**Problem description**
Type the data below again exactly. Omit all pictures.

─── Extracted information ───

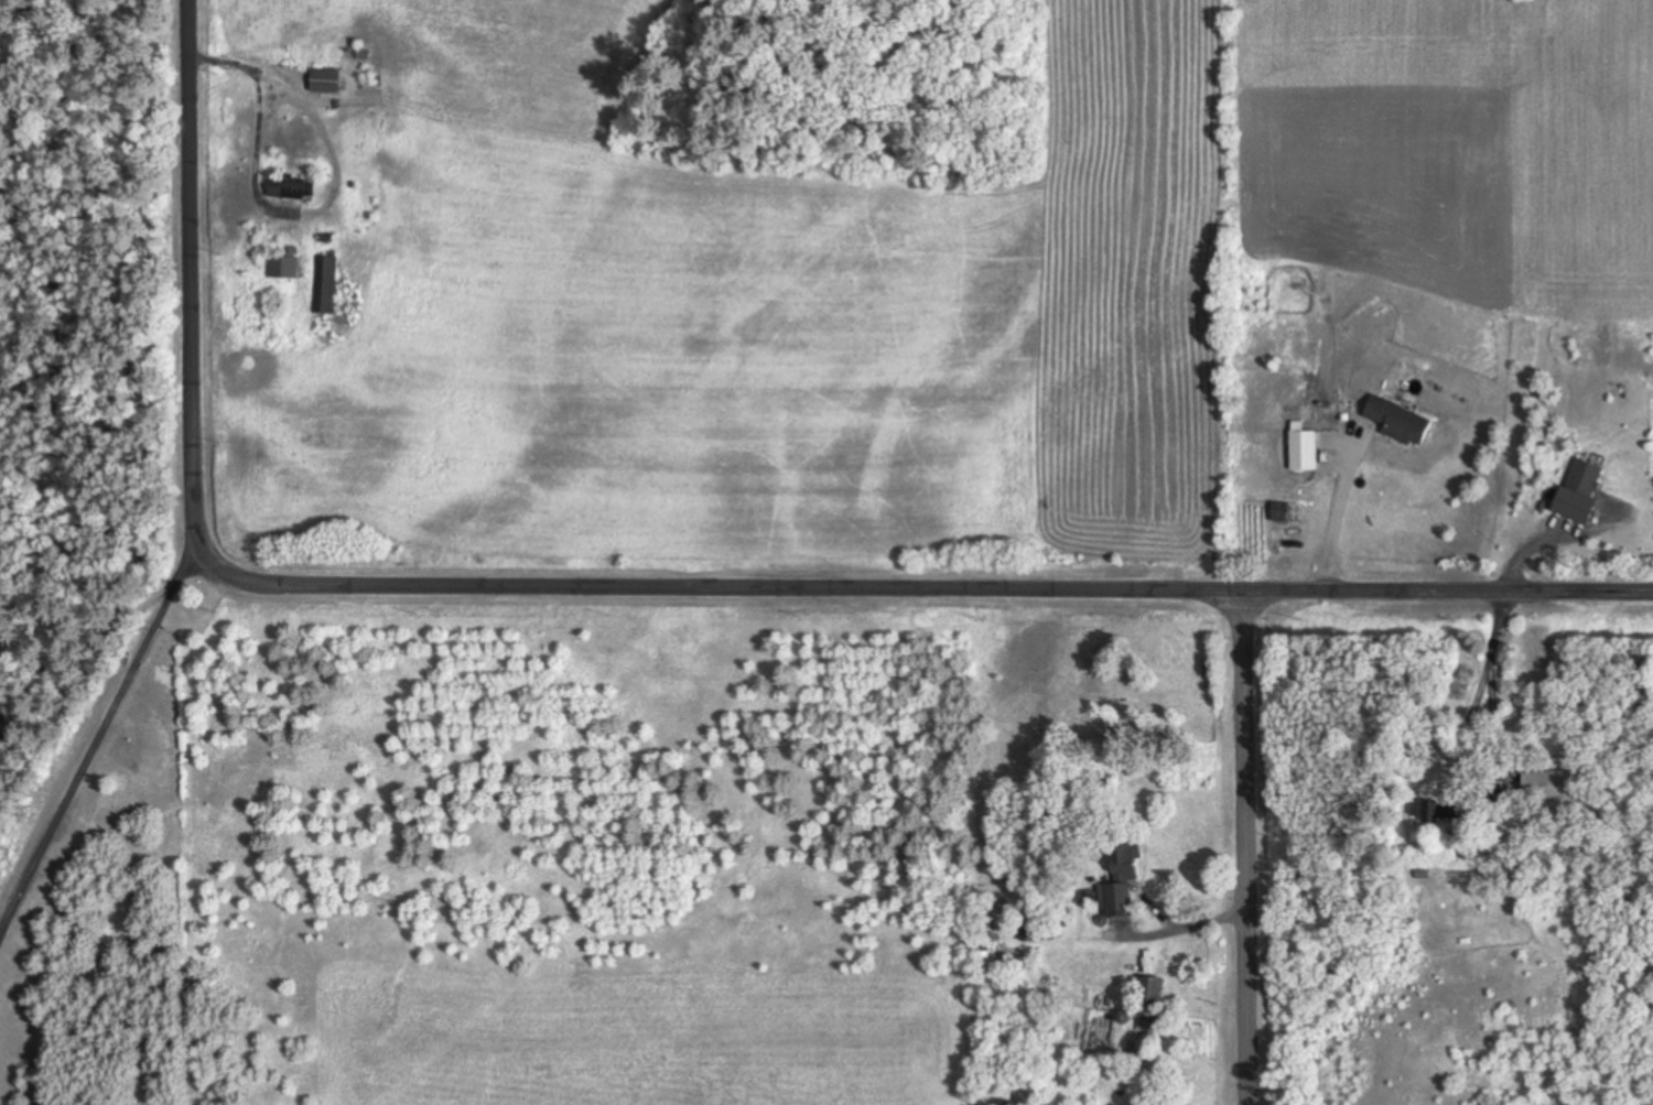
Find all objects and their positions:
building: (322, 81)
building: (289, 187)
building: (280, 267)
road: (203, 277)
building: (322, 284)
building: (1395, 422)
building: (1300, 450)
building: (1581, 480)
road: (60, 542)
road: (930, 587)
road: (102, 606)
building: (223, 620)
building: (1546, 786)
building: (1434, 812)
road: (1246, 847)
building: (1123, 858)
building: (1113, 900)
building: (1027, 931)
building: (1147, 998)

───

**Reply**
Find all objects and their positions:
building: (322, 81)
building: (289, 187)
building: (280, 267)
road: (203, 277)
building: (322, 284)
building: (1395, 422)
building: (1300, 450)
building: (1581, 480)
road: (60, 542)
road: (930, 587)
road: (102, 606)
building: (223, 620)
building: (1546, 786)
building: (1434, 812)
road: (1246, 847)
building: (1123, 858)
building: (1113, 900)
building: (1027, 931)
building: (1147, 998)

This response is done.